Determine the number of lines in the data below that hold "none"; give nothing but that number.

**Revision tracking records**
..........

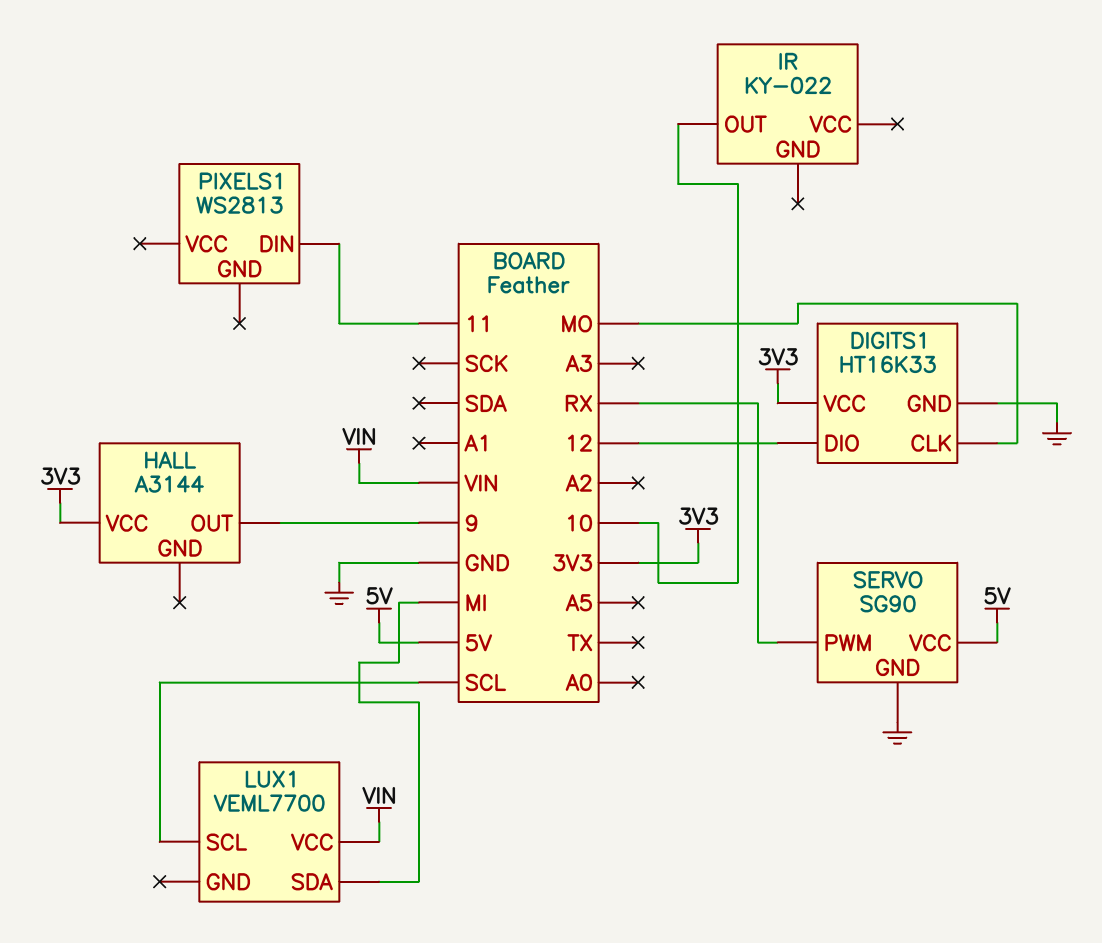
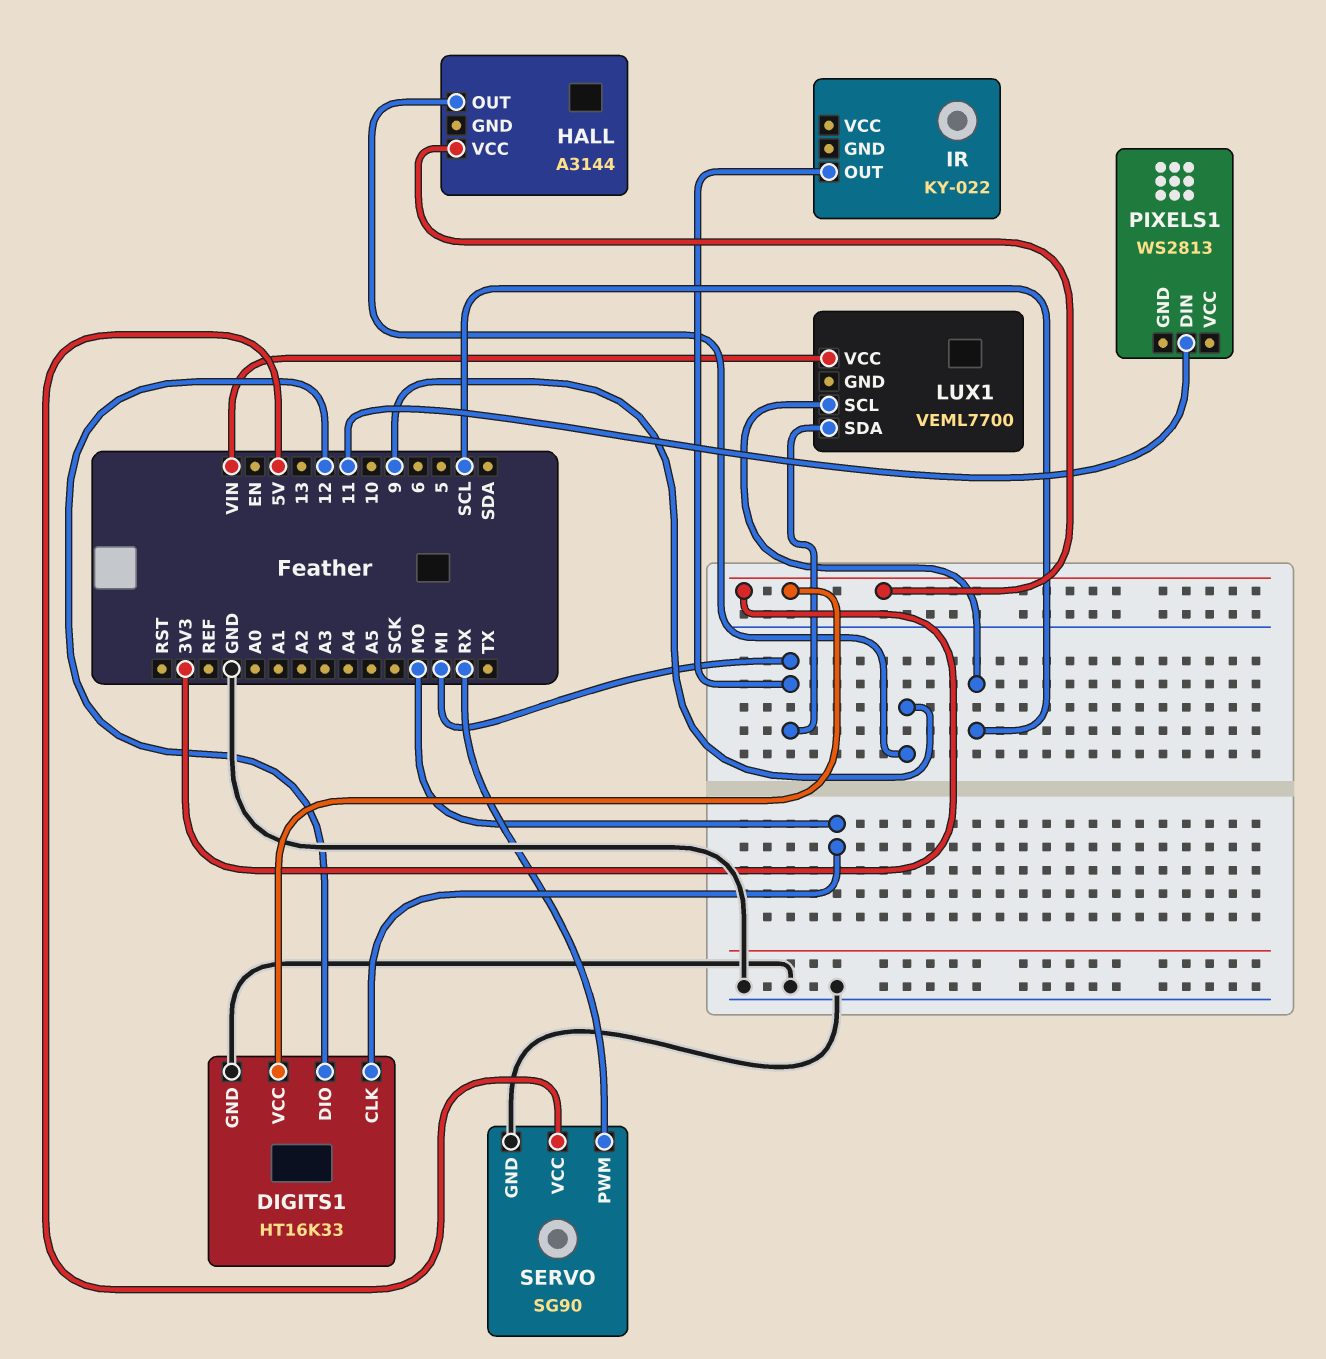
IR pin OUT: 10 -> MI

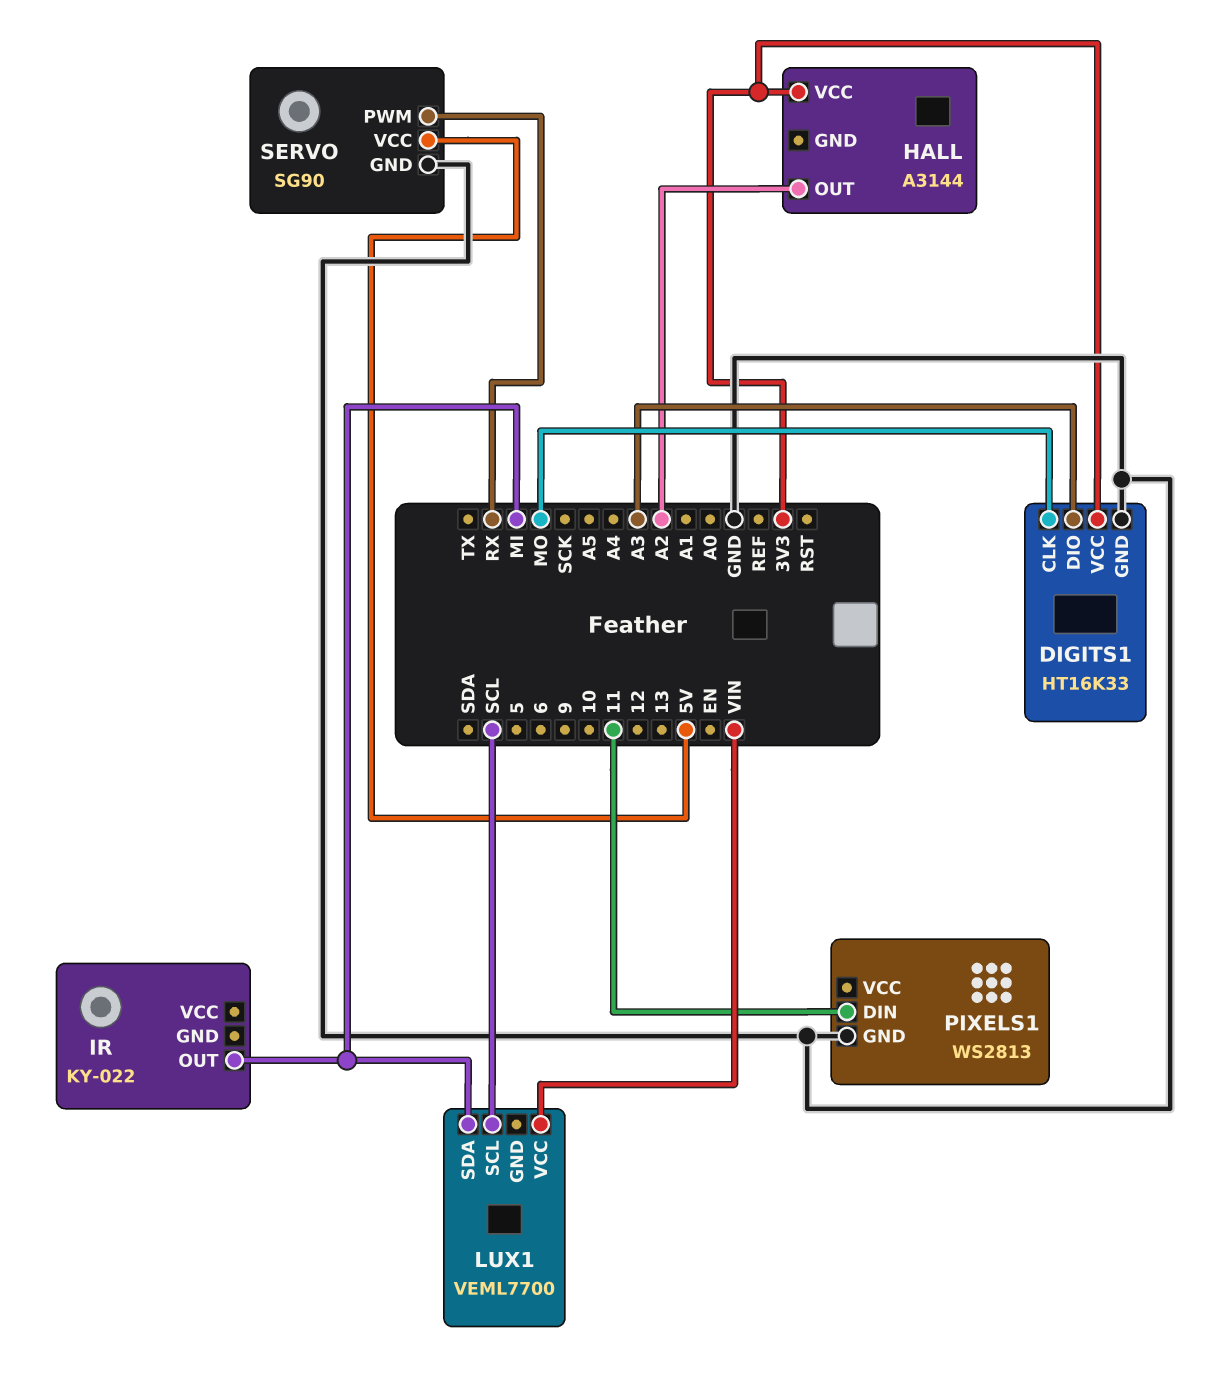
DIGITS1 pin DIO: 12 -> A3
HALL pin OUT: 9 -> A2
PIXELS1 pin GND: none -> GND

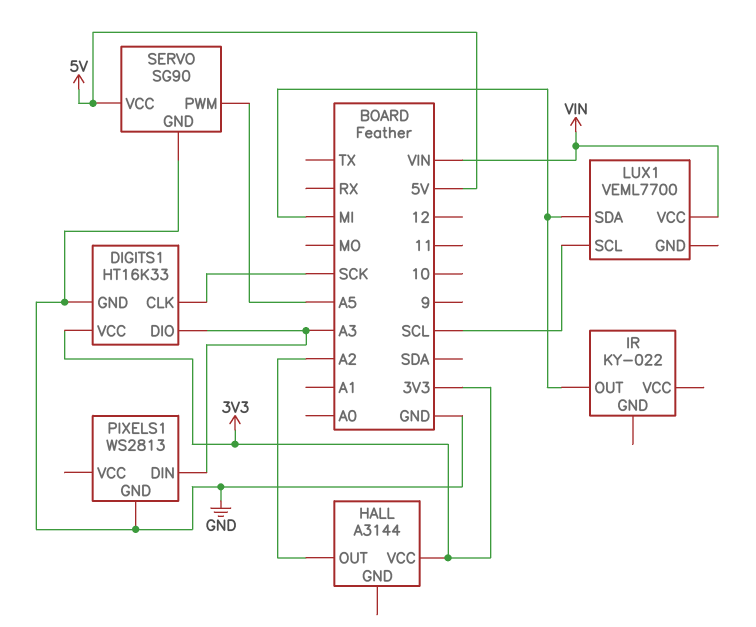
DIGITS1 pin CLK: MO -> SCK
PIXELS1 pin DIN: 11 -> A3
SERVO pin PWM: RX -> A5

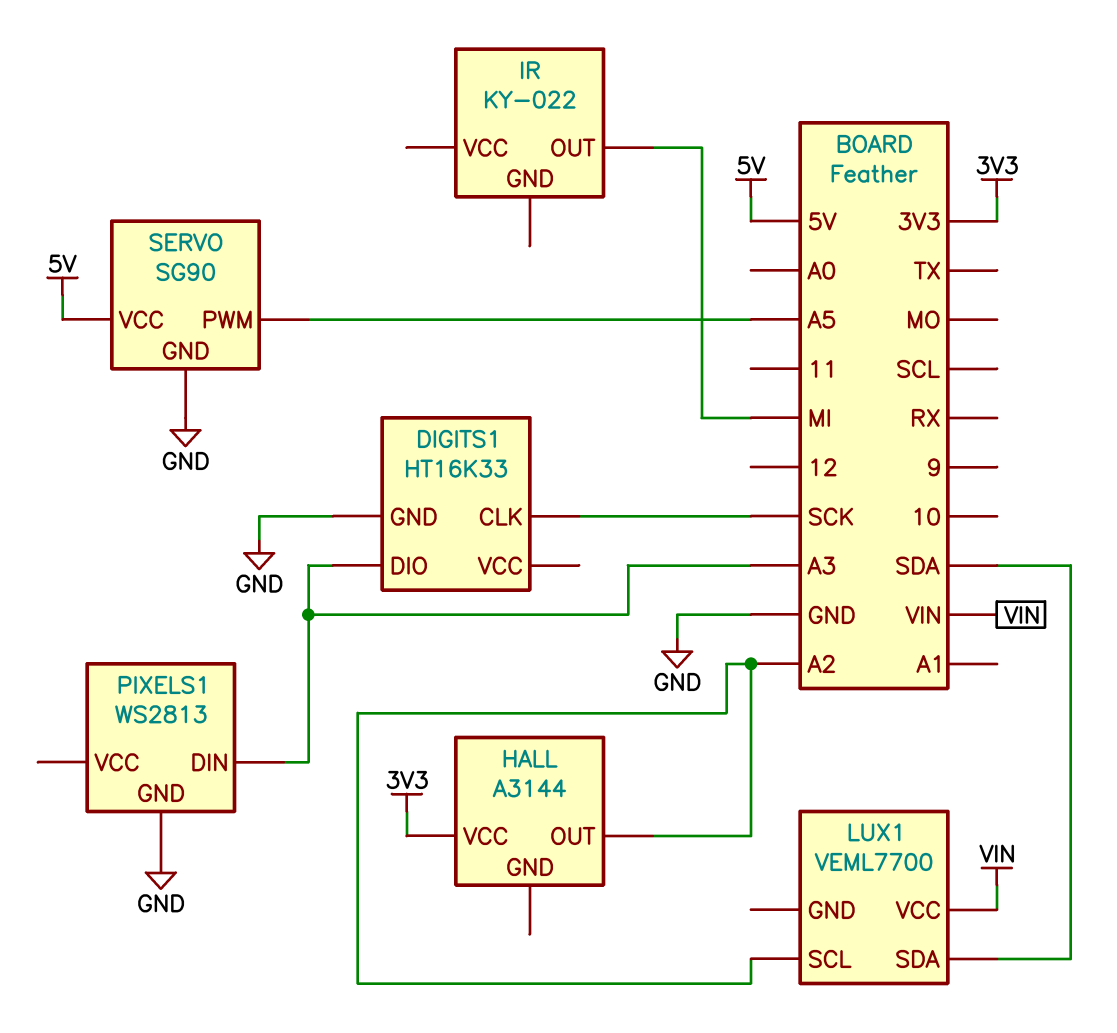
DIGITS1 pin VCC: 3V3 -> none
LUX1 pin SCL: SCL -> A2
LUX1 pin SDA: MI -> SDA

..........

**SOLVED PROBLEM**
2